--- Work to be completed ---
The line containing "(288, 274) = (588, 148): green mouse -> none" and every line after it, through the end of the records below, are to be reproduced exactly, with the pictures left out.

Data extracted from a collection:
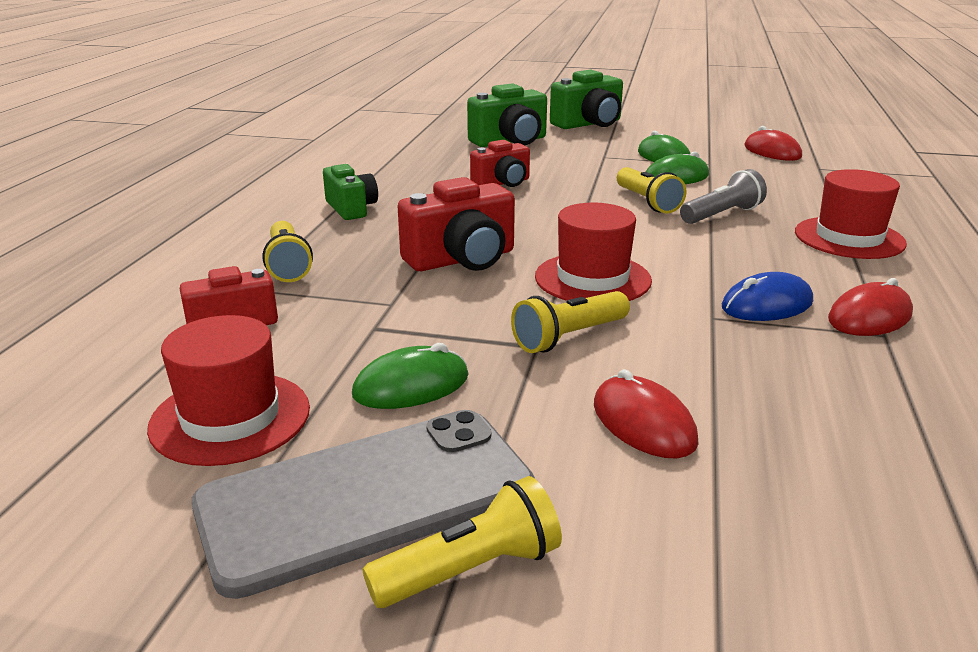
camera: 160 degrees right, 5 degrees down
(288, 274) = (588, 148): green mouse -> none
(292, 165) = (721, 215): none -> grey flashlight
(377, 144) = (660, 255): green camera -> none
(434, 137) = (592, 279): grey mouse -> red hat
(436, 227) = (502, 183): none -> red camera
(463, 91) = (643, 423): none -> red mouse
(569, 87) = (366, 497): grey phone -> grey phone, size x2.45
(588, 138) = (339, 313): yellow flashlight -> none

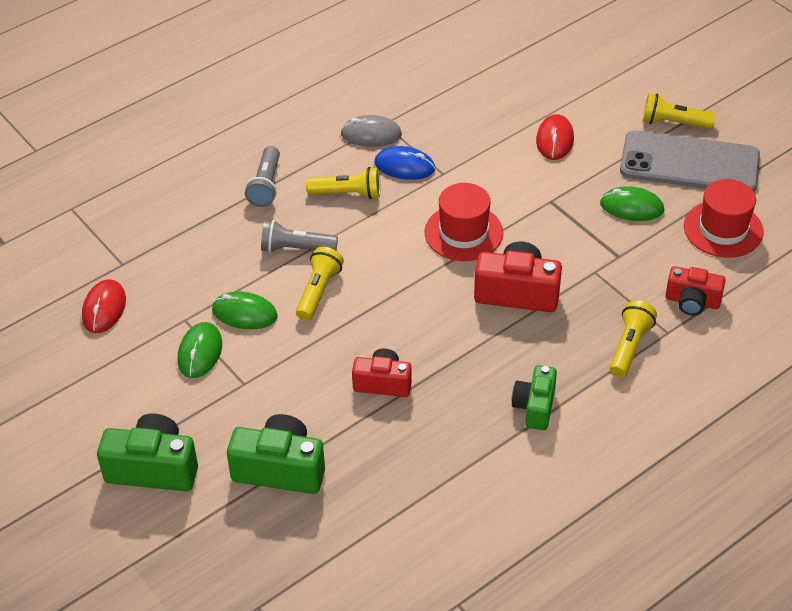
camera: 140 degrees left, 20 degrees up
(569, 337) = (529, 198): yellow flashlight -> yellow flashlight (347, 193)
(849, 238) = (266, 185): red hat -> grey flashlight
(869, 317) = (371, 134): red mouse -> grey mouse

--- Task answer ---
(288, 274) = (588, 148): green mouse -> none
(292, 165) = (721, 215): none -> grey flashlight
(377, 144) = (660, 255): green camera -> none
(434, 137) = (592, 279): grey mouse -> red hat
(436, 227) = (502, 183): none -> red camera
(463, 91) = (643, 423): none -> red mouse
(569, 87) = (366, 497): grey phone -> grey phone, size x2.45
(588, 138) = (339, 313): yellow flashlight -> none

camera: 140 degrees left, 20 degrees up
(569, 337) = (529, 198): yellow flashlight -> yellow flashlight (347, 193)
(849, 238) = (266, 185): red hat -> grey flashlight
(869, 317) = (371, 134): red mouse -> grey mouse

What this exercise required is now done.